Material provided START
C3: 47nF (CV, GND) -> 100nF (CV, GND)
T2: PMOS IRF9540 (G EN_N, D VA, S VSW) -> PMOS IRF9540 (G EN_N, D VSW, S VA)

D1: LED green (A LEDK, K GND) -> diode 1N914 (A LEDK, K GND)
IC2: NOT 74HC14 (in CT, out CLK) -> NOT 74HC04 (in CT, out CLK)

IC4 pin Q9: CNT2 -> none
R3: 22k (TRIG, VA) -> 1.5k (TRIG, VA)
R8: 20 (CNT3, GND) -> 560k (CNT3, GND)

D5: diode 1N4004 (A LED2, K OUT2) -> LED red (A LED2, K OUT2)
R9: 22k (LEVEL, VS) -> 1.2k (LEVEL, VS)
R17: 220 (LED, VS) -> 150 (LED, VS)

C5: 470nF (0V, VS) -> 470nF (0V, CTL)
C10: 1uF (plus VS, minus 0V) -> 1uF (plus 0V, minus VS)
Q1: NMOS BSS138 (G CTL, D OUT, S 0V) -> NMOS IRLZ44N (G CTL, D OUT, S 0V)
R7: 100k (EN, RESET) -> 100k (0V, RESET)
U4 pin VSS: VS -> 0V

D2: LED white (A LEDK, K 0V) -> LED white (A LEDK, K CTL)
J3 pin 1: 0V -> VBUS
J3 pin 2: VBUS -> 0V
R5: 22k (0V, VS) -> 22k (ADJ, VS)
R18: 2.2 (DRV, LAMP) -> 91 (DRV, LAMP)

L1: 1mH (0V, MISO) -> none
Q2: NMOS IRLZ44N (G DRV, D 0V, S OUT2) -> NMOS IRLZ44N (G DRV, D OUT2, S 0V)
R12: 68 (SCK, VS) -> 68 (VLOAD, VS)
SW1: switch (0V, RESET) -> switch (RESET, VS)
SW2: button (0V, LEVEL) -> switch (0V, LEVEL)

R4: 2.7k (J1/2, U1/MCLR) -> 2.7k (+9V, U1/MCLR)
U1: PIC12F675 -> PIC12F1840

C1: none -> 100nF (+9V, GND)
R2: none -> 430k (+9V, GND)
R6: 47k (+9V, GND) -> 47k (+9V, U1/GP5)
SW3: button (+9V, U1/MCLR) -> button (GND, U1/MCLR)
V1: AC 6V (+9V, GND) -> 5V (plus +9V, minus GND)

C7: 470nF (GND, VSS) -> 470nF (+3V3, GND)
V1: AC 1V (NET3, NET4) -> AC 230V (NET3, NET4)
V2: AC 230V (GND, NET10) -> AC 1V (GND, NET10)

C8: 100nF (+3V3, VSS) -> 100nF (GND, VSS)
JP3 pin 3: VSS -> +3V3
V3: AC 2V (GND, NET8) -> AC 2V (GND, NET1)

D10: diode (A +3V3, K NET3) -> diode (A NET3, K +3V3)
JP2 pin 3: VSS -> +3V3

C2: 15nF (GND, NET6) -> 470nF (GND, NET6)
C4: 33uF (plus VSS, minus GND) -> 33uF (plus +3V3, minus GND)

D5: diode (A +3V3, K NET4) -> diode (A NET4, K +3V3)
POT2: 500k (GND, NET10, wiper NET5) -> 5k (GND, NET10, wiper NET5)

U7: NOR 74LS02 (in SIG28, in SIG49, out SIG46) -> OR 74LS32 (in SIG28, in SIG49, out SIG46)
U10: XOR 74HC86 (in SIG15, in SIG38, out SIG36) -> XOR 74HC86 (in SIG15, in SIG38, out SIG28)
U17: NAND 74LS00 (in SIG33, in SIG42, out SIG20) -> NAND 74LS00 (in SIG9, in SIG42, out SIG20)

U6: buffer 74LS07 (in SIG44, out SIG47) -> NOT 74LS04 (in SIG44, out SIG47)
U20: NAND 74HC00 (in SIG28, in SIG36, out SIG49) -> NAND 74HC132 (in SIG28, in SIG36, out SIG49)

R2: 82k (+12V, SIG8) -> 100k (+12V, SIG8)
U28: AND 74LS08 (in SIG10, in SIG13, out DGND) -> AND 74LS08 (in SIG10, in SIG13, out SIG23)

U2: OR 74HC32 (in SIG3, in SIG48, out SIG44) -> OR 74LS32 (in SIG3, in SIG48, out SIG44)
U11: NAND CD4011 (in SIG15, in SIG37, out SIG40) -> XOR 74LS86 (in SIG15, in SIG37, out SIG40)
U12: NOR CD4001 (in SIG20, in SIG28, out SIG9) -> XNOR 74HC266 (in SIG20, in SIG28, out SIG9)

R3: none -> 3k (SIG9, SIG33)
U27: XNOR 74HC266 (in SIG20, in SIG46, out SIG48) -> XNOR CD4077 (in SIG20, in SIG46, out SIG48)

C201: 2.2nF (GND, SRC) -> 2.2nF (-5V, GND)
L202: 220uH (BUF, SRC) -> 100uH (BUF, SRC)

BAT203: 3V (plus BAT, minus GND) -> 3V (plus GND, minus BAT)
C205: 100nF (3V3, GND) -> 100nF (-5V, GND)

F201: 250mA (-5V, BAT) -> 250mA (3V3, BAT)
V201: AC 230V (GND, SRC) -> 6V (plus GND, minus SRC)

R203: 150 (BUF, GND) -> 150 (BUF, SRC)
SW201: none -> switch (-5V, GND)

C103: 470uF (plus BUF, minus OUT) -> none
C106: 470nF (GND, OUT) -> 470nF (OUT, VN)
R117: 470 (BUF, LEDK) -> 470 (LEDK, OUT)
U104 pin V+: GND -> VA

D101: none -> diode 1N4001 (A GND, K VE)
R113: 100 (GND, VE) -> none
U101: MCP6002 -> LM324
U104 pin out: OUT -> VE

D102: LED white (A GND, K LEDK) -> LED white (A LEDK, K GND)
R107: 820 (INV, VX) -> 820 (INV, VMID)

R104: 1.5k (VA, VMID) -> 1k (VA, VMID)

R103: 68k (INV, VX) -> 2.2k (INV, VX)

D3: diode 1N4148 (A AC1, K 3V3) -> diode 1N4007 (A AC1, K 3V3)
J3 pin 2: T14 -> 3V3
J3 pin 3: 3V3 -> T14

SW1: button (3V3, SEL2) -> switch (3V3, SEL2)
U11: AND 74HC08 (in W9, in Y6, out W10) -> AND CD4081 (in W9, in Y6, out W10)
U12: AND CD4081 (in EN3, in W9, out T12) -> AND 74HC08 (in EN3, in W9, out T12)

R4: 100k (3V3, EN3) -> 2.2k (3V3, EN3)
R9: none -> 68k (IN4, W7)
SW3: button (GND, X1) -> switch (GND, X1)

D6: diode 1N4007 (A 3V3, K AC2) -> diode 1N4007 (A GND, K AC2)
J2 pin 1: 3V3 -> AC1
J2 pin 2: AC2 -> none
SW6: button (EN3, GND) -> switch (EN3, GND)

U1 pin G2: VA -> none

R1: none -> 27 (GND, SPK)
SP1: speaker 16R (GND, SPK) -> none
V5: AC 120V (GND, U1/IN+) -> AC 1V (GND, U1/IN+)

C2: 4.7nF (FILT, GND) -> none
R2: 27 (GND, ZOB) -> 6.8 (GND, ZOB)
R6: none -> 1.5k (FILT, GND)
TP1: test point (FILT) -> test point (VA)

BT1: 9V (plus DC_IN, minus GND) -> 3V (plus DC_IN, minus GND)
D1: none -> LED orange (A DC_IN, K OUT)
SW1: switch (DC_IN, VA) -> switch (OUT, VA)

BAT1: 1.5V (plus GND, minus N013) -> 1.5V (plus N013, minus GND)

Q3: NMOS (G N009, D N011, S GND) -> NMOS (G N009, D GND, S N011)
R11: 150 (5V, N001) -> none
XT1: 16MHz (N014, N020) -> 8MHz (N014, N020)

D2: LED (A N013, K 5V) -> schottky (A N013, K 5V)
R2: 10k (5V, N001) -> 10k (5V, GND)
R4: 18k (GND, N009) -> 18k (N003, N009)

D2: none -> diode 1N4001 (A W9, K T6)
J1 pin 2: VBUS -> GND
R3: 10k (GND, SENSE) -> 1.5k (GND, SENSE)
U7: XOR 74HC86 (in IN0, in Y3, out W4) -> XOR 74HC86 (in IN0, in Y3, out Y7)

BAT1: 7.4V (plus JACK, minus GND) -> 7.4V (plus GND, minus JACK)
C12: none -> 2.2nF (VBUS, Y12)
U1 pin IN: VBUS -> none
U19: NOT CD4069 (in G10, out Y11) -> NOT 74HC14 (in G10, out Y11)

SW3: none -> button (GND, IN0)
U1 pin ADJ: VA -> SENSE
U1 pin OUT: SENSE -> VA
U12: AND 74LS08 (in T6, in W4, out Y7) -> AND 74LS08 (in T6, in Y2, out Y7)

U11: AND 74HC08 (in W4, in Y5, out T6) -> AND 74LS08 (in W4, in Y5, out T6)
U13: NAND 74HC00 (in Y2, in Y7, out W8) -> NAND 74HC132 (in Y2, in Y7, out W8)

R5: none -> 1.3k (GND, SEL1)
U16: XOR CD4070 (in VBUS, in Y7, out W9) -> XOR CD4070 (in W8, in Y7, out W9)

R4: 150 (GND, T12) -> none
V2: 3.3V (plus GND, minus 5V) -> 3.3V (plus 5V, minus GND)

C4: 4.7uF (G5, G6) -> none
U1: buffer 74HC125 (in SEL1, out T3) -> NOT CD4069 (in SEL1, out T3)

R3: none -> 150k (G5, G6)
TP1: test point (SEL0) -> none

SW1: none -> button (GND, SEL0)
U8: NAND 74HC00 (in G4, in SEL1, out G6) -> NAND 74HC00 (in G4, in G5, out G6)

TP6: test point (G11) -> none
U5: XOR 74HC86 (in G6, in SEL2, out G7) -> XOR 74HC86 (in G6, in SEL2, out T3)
Material provided END
# Assignment
Only those lines of the entries above that run from the line containing "U4 pin VSS: VS -> 0V" to the line containing "Q2: NMOS IRLZ44N", both included, should be transcribed exactly.

# Response to the exercise
U4 pin VSS: VS -> 0V

D2: LED white (A LEDK, K 0V) -> LED white (A LEDK, K CTL)
J3 pin 1: 0V -> VBUS
J3 pin 2: VBUS -> 0V
R5: 22k (0V, VS) -> 22k (ADJ, VS)
R18: 2.2 (DRV, LAMP) -> 91 (DRV, LAMP)

L1: 1mH (0V, MISO) -> none
Q2: NMOS IRLZ44N (G DRV, D 0V, S OUT2) -> NMOS IRLZ44N (G DRV, D OUT2, S 0V)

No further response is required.